▸ Records for this exercise
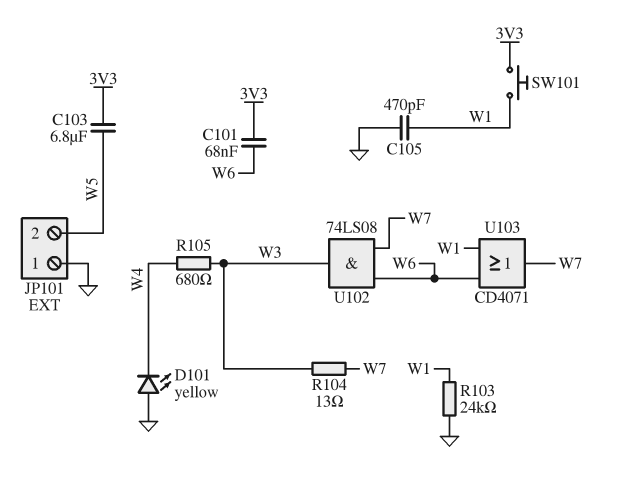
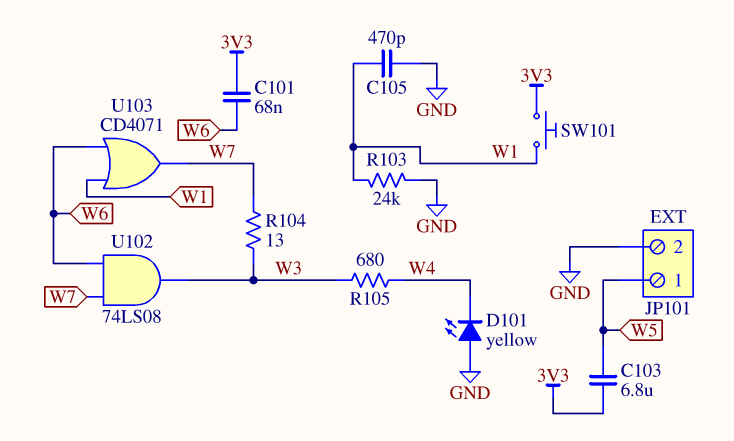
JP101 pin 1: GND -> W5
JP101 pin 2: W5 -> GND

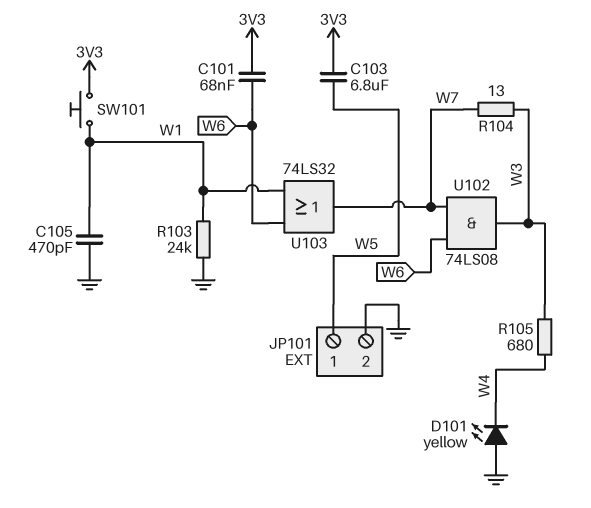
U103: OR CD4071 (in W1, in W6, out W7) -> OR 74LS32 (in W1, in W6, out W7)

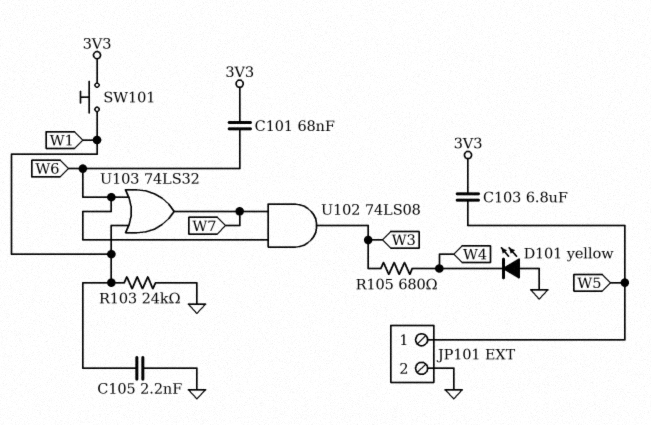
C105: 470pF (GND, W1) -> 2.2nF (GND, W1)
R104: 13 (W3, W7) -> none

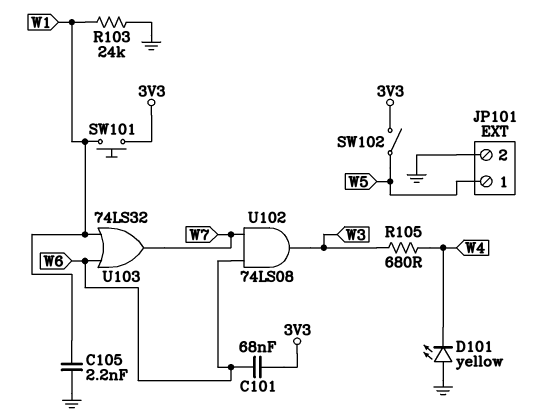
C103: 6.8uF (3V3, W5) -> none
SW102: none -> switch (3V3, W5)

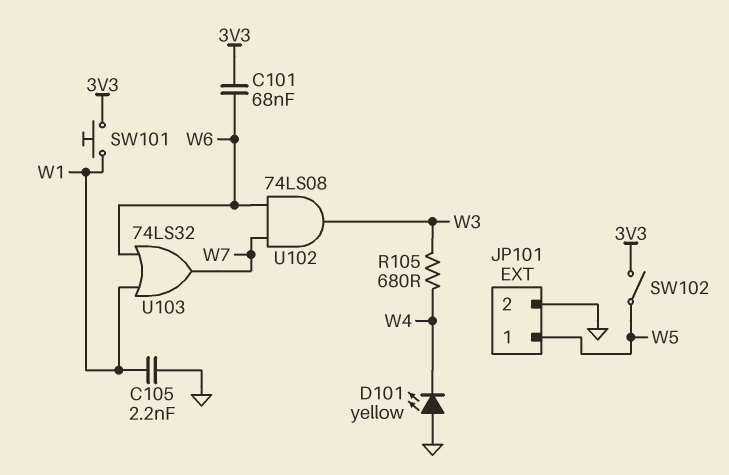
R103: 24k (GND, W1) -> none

▸ Assignment
Except for the pictures, print the data above exactly.

▸ Result of this exercise
JP101 pin 1: GND -> W5
JP101 pin 2: W5 -> GND

U103: OR CD4071 (in W1, in W6, out W7) -> OR 74LS32 (in W1, in W6, out W7)

C105: 470pF (GND, W1) -> 2.2nF (GND, W1)
R104: 13 (W3, W7) -> none

C103: 6.8uF (3V3, W5) -> none
SW102: none -> switch (3V3, W5)

R103: 24k (GND, W1) -> none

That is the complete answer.